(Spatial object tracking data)
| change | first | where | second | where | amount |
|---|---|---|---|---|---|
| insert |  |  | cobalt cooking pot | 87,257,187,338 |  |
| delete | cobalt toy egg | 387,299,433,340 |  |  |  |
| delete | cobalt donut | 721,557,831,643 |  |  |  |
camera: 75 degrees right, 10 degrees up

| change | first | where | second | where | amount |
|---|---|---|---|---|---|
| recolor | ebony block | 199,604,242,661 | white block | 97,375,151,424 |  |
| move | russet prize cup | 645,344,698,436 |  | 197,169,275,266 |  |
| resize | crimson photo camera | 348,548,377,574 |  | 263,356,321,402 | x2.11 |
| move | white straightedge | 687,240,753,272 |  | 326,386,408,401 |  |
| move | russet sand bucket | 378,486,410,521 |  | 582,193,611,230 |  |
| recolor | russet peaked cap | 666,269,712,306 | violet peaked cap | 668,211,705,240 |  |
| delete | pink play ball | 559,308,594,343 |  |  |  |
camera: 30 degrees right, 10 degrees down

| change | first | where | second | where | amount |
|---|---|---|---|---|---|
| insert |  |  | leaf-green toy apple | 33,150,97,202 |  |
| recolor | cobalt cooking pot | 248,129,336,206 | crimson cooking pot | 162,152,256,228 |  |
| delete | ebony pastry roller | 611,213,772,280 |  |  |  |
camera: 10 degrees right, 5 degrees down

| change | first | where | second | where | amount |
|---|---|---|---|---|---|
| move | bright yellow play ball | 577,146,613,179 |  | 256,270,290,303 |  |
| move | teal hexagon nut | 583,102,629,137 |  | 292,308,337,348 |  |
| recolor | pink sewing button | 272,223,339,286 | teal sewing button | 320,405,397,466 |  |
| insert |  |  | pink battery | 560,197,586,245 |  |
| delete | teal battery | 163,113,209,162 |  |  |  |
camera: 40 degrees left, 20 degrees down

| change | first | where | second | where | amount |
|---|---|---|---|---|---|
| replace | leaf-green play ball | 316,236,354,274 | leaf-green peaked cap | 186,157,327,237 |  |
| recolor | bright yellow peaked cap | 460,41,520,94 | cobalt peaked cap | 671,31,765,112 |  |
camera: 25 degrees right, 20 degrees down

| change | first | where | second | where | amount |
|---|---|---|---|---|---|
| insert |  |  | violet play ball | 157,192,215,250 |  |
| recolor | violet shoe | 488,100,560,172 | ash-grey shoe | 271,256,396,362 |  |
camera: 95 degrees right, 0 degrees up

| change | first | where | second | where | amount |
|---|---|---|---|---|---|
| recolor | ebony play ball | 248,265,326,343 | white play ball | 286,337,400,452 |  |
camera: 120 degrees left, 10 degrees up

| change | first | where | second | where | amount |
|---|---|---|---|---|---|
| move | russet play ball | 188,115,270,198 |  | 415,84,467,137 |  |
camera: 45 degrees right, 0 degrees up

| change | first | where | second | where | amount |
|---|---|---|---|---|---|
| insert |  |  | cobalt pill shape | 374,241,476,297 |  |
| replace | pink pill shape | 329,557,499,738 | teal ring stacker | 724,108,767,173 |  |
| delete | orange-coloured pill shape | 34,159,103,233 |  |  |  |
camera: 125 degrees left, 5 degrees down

__Exercise requirements__
The records above are to be duplicated word for word.

__Solution below__
| change | first | where | second | where | amount |
|---|---|---|---|---|---|
| insert |  |  | cobalt cooking pot | 87,257,187,338 |  |
| delete | cobalt toy egg | 387,299,433,340 |  |  |  |
| delete | cobalt donut | 721,557,831,643 |  |  |  |
camera: 75 degrees right, 10 degrees up

| change | first | where | second | where | amount |
|---|---|---|---|---|---|
| recolor | ebony block | 199,604,242,661 | white block | 97,375,151,424 |  |
| move | russet prize cup | 645,344,698,436 |  | 197,169,275,266 |  |
| resize | crimson photo camera | 348,548,377,574 |  | 263,356,321,402 | x2.11 |
| move | white straightedge | 687,240,753,272 |  | 326,386,408,401 |  |
| move | russet sand bucket | 378,486,410,521 |  | 582,193,611,230 |  |
| recolor | russet peaked cap | 666,269,712,306 | violet peaked cap | 668,211,705,240 |  |
| delete | pink play ball | 559,308,594,343 |  |  |  |
camera: 30 degrees right, 10 degrees down

| change | first | where | second | where | amount |
|---|---|---|---|---|---|
| insert |  |  | leaf-green toy apple | 33,150,97,202 |  |
| recolor | cobalt cooking pot | 248,129,336,206 | crimson cooking pot | 162,152,256,228 |  |
| delete | ebony pastry roller | 611,213,772,280 |  |  |  |
camera: 10 degrees right, 5 degrees down

| change | first | where | second | where | amount |
|---|---|---|---|---|---|
| move | bright yellow play ball | 577,146,613,179 |  | 256,270,290,303 |  |
| move | teal hexagon nut | 583,102,629,137 |  | 292,308,337,348 |  |
| recolor | pink sewing button | 272,223,339,286 | teal sewing button | 320,405,397,466 |  |
| insert |  |  | pink battery | 560,197,586,245 |  |
| delete | teal battery | 163,113,209,162 |  |  |  |
camera: 40 degrees left, 20 degrees down

| change | first | where | second | where | amount |
|---|---|---|---|---|---|
| replace | leaf-green play ball | 316,236,354,274 | leaf-green peaked cap | 186,157,327,237 |  |
| recolor | bright yellow peaked cap | 460,41,520,94 | cobalt peaked cap | 671,31,765,112 |  |
camera: 25 degrees right, 20 degrees down

| change | first | where | second | where | amount |
|---|---|---|---|---|---|
| insert |  |  | violet play ball | 157,192,215,250 |  |
| recolor | violet shoe | 488,100,560,172 | ash-grey shoe | 271,256,396,362 |  |
camera: 95 degrees right, 0 degrees up

| change | first | where | second | where | amount |
|---|---|---|---|---|---|
| recolor | ebony play ball | 248,265,326,343 | white play ball | 286,337,400,452 |  |
camera: 120 degrees left, 10 degrees up

| change | first | where | second | where | amount |
|---|---|---|---|---|---|
| move | russet play ball | 188,115,270,198 |  | 415,84,467,137 |  |
camera: 45 degrees right, 0 degrees up

| change | first | where | second | where | amount |
|---|---|---|---|---|---|
| insert |  |  | cobalt pill shape | 374,241,476,297 |  |
| replace | pink pill shape | 329,557,499,738 | teal ring stacker | 724,108,767,173 |  |
| delete | orange-coloured pill shape | 34,159,103,233 |  |  |  |
camera: 125 degrees left, 5 degrees down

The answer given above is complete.